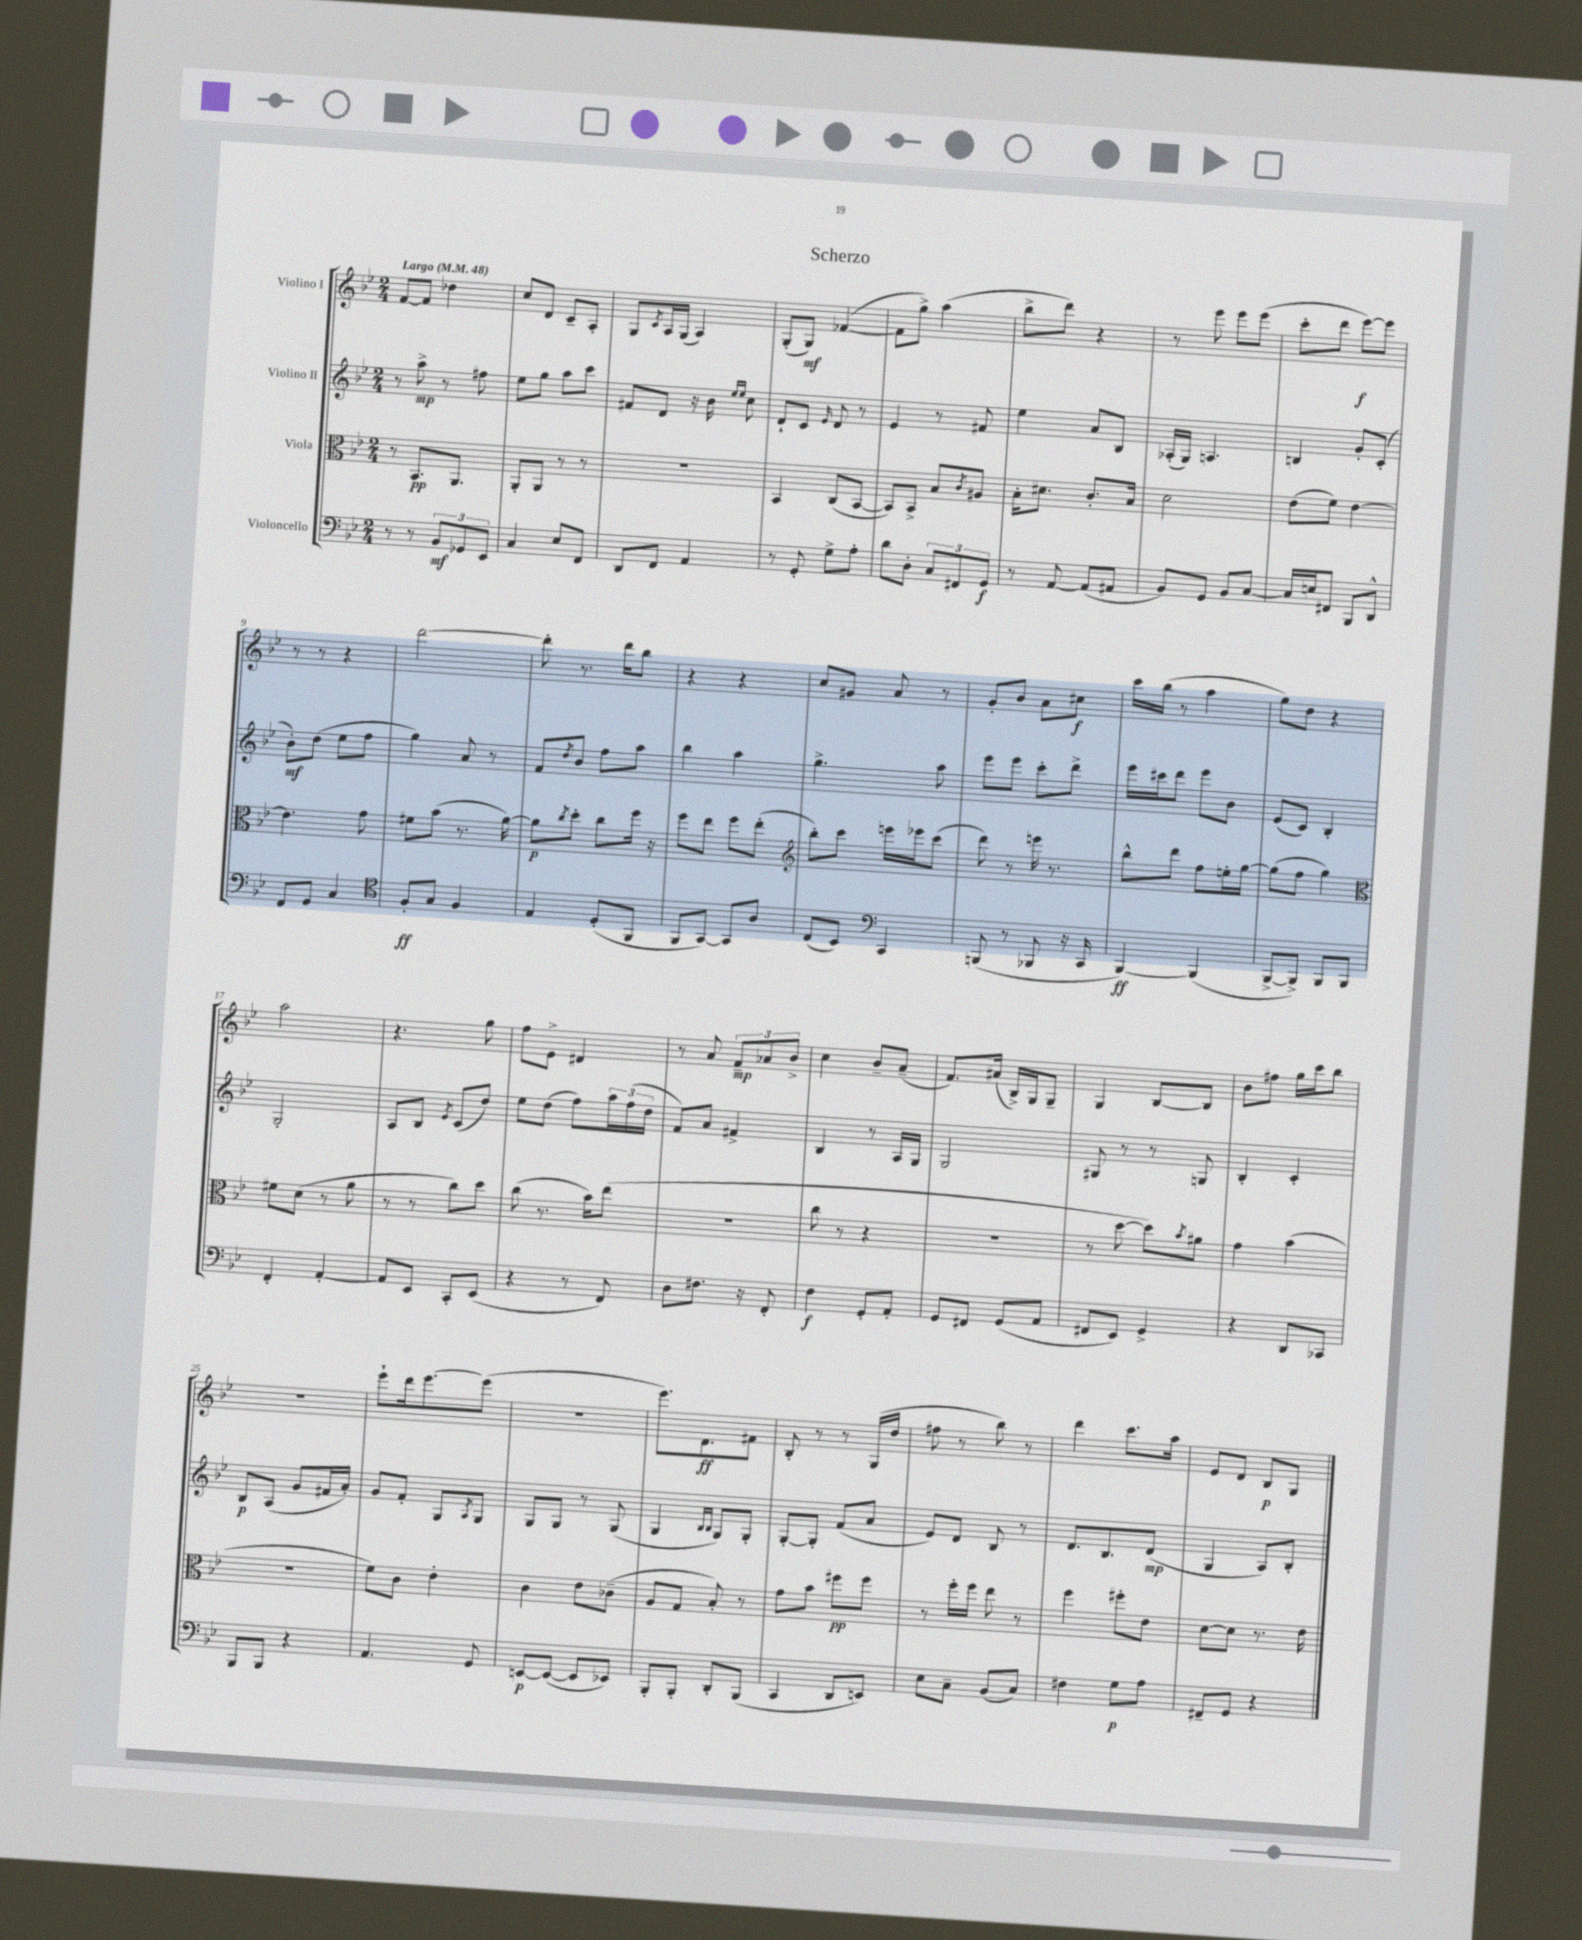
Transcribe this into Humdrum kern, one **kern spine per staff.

**kern	**kern	**kern	**kern
*staff4	*staff3	*staff2	*staff1
*clefF4	*clefC3	*clefG2	*clefG2
*k[b-e-]	*k[b-e-]	*k[b-e-]	*k[b-e-]
*M2/4	*M2/4	*M2/4	*M2/4
*MM48	*MM48	*MM48	*MM48
8r	8r	8r	[8f/L
8r	8.BB-/L	8aa^\	8f/]J
12BB-/L	.	8r	4dd-\
.	8.AA/J	.	.
12GG-/	.	.	.
.	.	8ff#\	.
12EE-/J	.	.	.
=	=	=	=
4C/	8AA'/L	8ee-\L	8cc/L
.	8AA/J	8gg\J	8d/J
8E-/L	8r	8aa\L	8c~/L
8FF/J	8r	8ccc\J	8A'/J
=	=	=	=
8DD/L	2r	8f#/L	8G/L
.	.	.	8qc/
8FF/J	.	8d/J	16A/L
.	.	.	(16G/JJ
4AA/	.	16r	4A/)
.	.	16b-\	.
.	.	16qqee-/LL	.
.	.	16qqee-/JJ	.
.	.	8cc\	.
=	=	=	=
8r	4BB-/	8d`/L	(8G'/L
8GG'/	.	8c/J	8G/J)
.	.	16qqe-/	.
8G^\L	(8C/L	8d/	([4f-/
8A'\J	[8BB-/J	8r	.
=	=	=	=
8d\L	8BB-/]L)	4e-/	8f-\]L
8D'\J	8BB-^/J	.	8gg^\J)
12C/L	8B-/L	8r	(4aa\
12FF#/	.	.	.
.	8qc/	.	.
.	8A#/J	8f#/	.
12GG/J	.	.	.
=	=	=	=
8r	16B-'\LK	4ee-\	8bb-^\L
.	8.d#\J	.	.
[8AA/	.	.	8ddd\J)
(8AA/]L	8.c'/L	8a/L	4r
8AA#/J	.	8B-/J	.
.	16B-/Jk	.	.
=	=	=	=
8BB-/L)	2d\	(16A-'/LL	8r
.	.	16G/JJ)	.
8GG/J	.	4.A/	8eee-\
8BB-/L	.	.	8eee-\L
[8C/J	.	.	(8eee-\J
=	=	=	=
16C/]LL	(8e-\L	4B/	8ccc'\L
16E/J	.	.	.
8FF#/J	8f\J)	.	8ddd\J
8BBB-/L	[4e-\	8g'/L	[8eee-\L)
8DD^^/J	.	(8c'/J	8eee-\]J
=	=	=	=
8FF/L	4.e-\]	8b-'\L)	8r
8GG/J	.	(8dd\J	8r
4C/	.	8ee-\L	4r
.	8g\	8ff\J	.
=	=	=	=
*clefC4	*	*	*
8F'/L	8f#\L	4gg\)	[2ddd\
8G/J	(8b-\J	.	.
4F/	8.r	8a/	.
.	.	8r	.
.	[16a\)	.	.
=	=	=	=
4E-/	8a\]L	8f/L	8ddd'\]
.	8qcc/	8qdd/	.
.	8dd'\J	8b-/J	8.r
(8D'/L	8cc\L	8ff\L	.
.	.	.	16ddd\LK
8FF/J	16ff\Jk	8aa\J	8bb-\J
.	16r	.	.
=	=	=	=
8FF/L	8ff\L	4bb-\	4r
[8GG/J)	8ee-\J	.	.
8GG/]L	8ff\L	4aa\	4r
8A/J	(8ee-'\J	.	.
=	=	=	=
*	*clefG2	*	*
(8C/L	8bb-'\L)	4.gg^\	8cc/L
8BB-/J)	8ccc\J	.	8g#/J
*clefF4	*	*	*
4CC/	16eee\LL	.	8a/
.	16eee-\J	.	.
.	(8ccc\J	8aa\	8r
=	=	=	=
(8BBB/	8ddd\)	8eee-\L	8g'/L
8r	8r	8eee-\J	8b-/J
8BBB-/	16eee\	8ccc'\L	8a\L
.	8.r	.	.
16r	.	8ddd^\J	8cc#\J
16CC/	.	.	.
=	=	=	=
[4BBB-/)	8bb-^^\L	16eee-\LL	16ccc\LL
.	.	16ccc#\J	(16bb-\JJ
.	8ddd\J	8ddd\J	8r
(4BBB-/]	8ff\L	8eee-\L	4aa\
.	16ee'\L	8b-\J	.
.	[16gg\JJ	.	.
=	=	=	=
[8BBB-^/L	(8gg\]L	(8e-/L	8gg\L)
8BBB-^/]J)	8ff\J	8c/J)	8dd\J
8BBB-/L	4gg\)	4B-'/	4r
8BBB-/J	.	.	.
=	=	=	=
*	*clefC3	*	*
4FF'/	8f#\L	2G'/	2aa\
.	(8d\J	.	.
[4AA'/	8r	.	.
.	8a\	.	.
=	=	=	=
8AA/]L	8r	8A/L	4.r
8EE-/J	8r	8B-/J	.
.	.	8qe-/	.
8CC'/L	8cc\L)	(8c/L	.
(8EE-/J	8dd\J	8dd/J)	8gg\
=	=	=	=
4r	(8cc\	8ee-\L	8ff\L
.	8.r	(8dd\J	8e-^\J
8r	.	8ff\L)	4d#/
.	16b-\LK)	.	.
8FF/)	(8ee-\J	24aa\L	.
.	.	(24ff\	.
.	.	24dd\JJ	.
=	=	=	=
8D\L	2r	8f/L)	8r
8.F#\J	.	8a/J	8a/
.	.	4f#^/	12f~/L
16r	.	.	.
.	.	.	12a-/
8FF'/	.	.	.
.	.	.	12b-^/J
=	=	=	=
4F\	8cc\	4B-/	4cc\
.	8r	.	.
8GG'/L	4r	8r	8b-~/L
8AA'/J	.	16A/LL	(8a~/J
.	.	16G/JJ	.
=	=	=	=
8GG/L	2r	2G/	8.f/L)
8FF#/J	.	.	.
.	.	.	(16a#/Jk
(8GG/L	.	.	16B-^/LL)
.	.	.	16G/J
8AA/J	.	.	8G~/J
=	=	=	=
8FF#/L	8r	8G#/	4G/
8EE-/J)	[8dd\	8r	.
4GG^/	8dd\]L)	8r	[8B-/L
.	8qb-/	.	.
.	8a#\J	8G/	8B-/]J
=	=	=	=
4r	4g\	4B-'/	8b-\L
.	.	.	8ff#\J
8DD/L	(4b-\	4c'/	16gg\LL
.	.	.	16ccc\J
8CC-/J	.	.	8bb-\J
=	=	=	=
8BBB-/L	2r	8B-/L	2r
8BBB-/J	.	(8A/J	.
4r	.	8g/L	.
.	.	16f#/L	.
.	.	16a'/JJ)	.
=	=	=	=
4.AA/	8f\L)	8g/L	8eee-`\L
.	8c\J	8f'/J	16ddd\k
.	.	.	[8.eee-\
.	4e-'\	8G/L	.
.	.	8qA/	.
8GG/	.	8G/J	(8eee-\]J
=	=	=	=
[8EE/L	4c\	8G/L	2r
(8EE/_J	.	8G/J	.
8EE/]L	8e-\L	8r	.
8EE-/J)	(8c-~\J	(8G/	.
=	=	=	=
8BBB-'/L	8A/L	4G/	8.eee-\L)
8BBB-'/J	8G/J	.	.
.	.	.	8.d\
.	.	16qqB-/LL	.
.	.	16qqB-/JJ	.
8DD'/L	8B-'/)	8G/L)	.
(8BBB-/J	8r	8G'/J	8f#\J
=	=	=	=
4CC/	8g\L	[8G'/L	8B-'/
.	8b-\J	8G'/]J	8r
8DD/L	8ff#\L	(8f/L	8r
8EE/J)	8ff#\J	8a/J	(16G/LL
.	.	.	16dd/JJ
=	=	=	=
8E-\L	8r	8e-/L)	8ff#\
8C~\J	16ff'\LL	8d/J	8r
.	16ff\JJ	.	.
(8BB-/L	8ee-\	8B-/	8bb-\)
8C/J)	8r	8r	8r
=	=	=	=
4F#\	4ff\	8.d/L	4ddd\
.	.	8.B-/	.
8G\L	8ff#'\L	.	8.ccc\L
8A\J	8e-\J	(8d/J	.
.	.	.	16aa\Jk
=	=	=	=
8FF#~/L	[8d\L	4G/	8e-/L
8GG/J	8d\]J	.	8d/J
4r	8.r	8A/L)	8B-/L
.	.	8B-'/J	8G/J
.	16e-\	.	.
==	==	==	==
*-	*-	*-	*-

Instructions for the task. Tally the lines above that contain the string "kern", with case counting, and reply with the number alone.

Solution. 2